**WHAT TO PRODUCE**
The response must contain each line of the material that holds "purple".

************

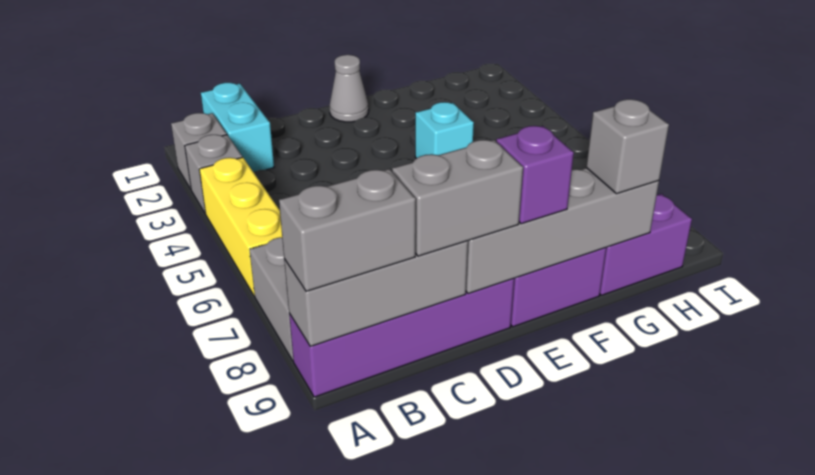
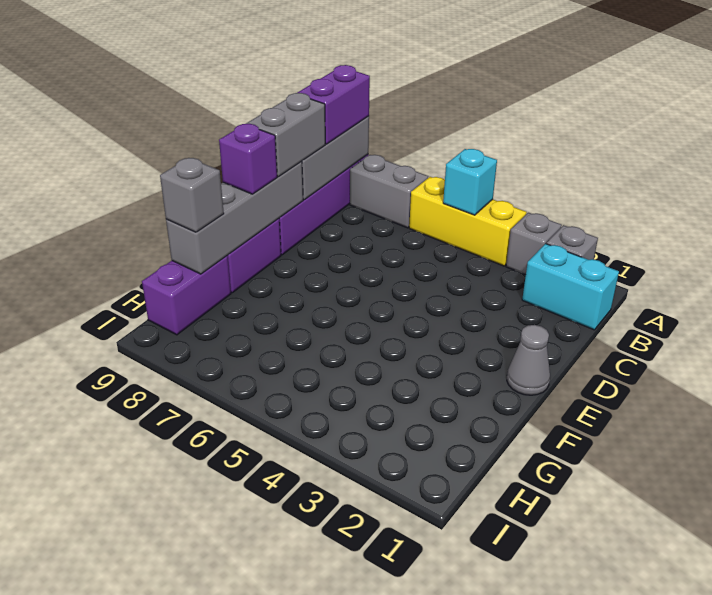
grey brick A9:B9 level 3 -> purple brick A9:B9 level 3
cyan brick F4 level 1 -> cyan brick A5 level 2

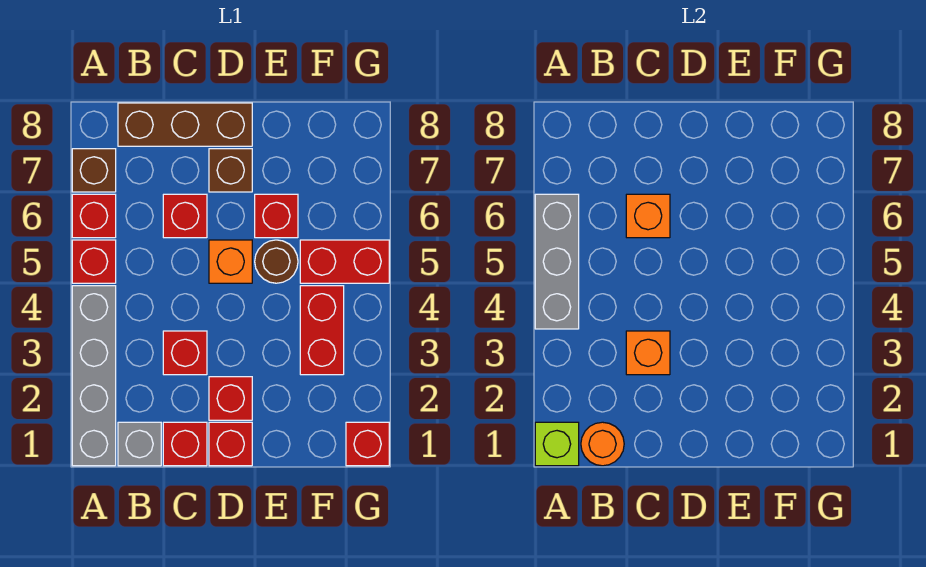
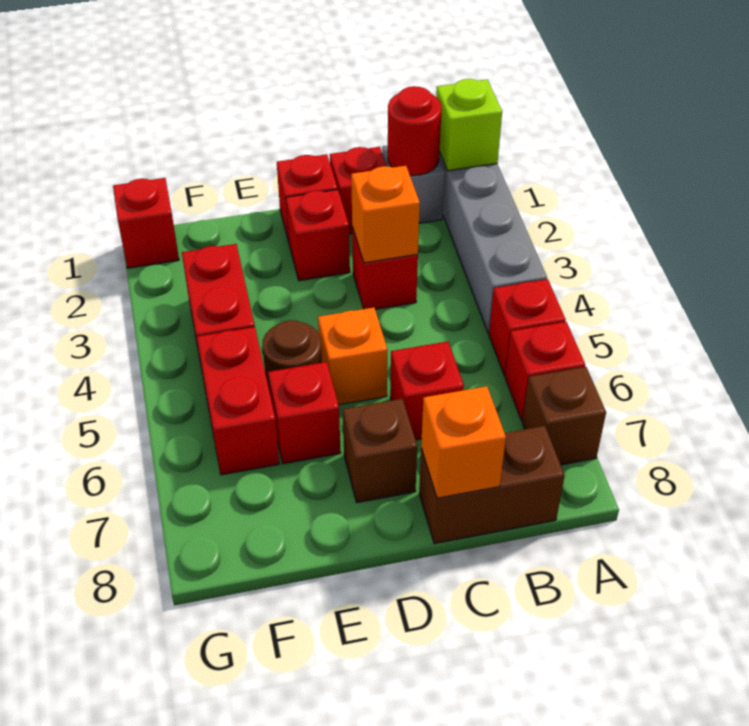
grey brick A4:A6 level 2 -> none
orange round brick B1 level 2 -> red round brick B1 level 2
brown brick B8:D8 level 1 -> brown brick B8:C8 level 1
orange brick C6 level 2 -> orange brick C8 level 2
red brick F5:G5 level 1 -> red brick F5:F6 level 1

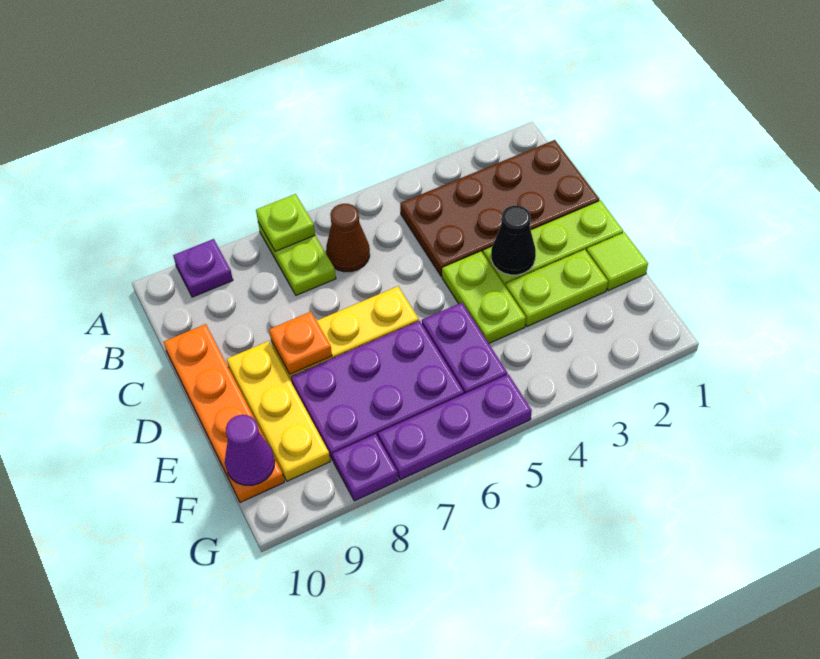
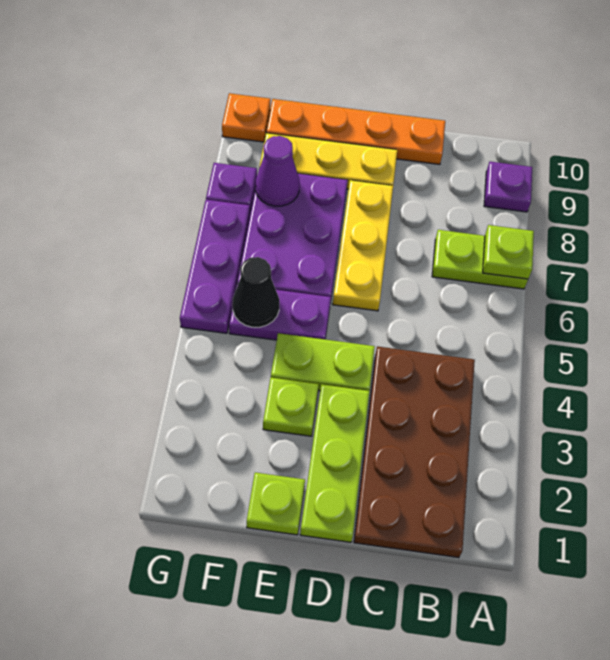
brown cone B6 level 1 -> none
black cone D3 level 2 -> black cone F5 level 2
orange plate D8 level 2 -> orange plate G10 level 1
lime tile E1 level 1 -> lime plate E1 level 1
lime plate E2:E3 level 1 -> lime plate E3 level 1
purple cone F10 level 2 -> purple cone F8 level 2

************

**WRITTEN RESPONSE**
grey brick A9:B9 level 3 -> purple brick A9:B9 level 3
purple cone F10 level 2 -> purple cone F8 level 2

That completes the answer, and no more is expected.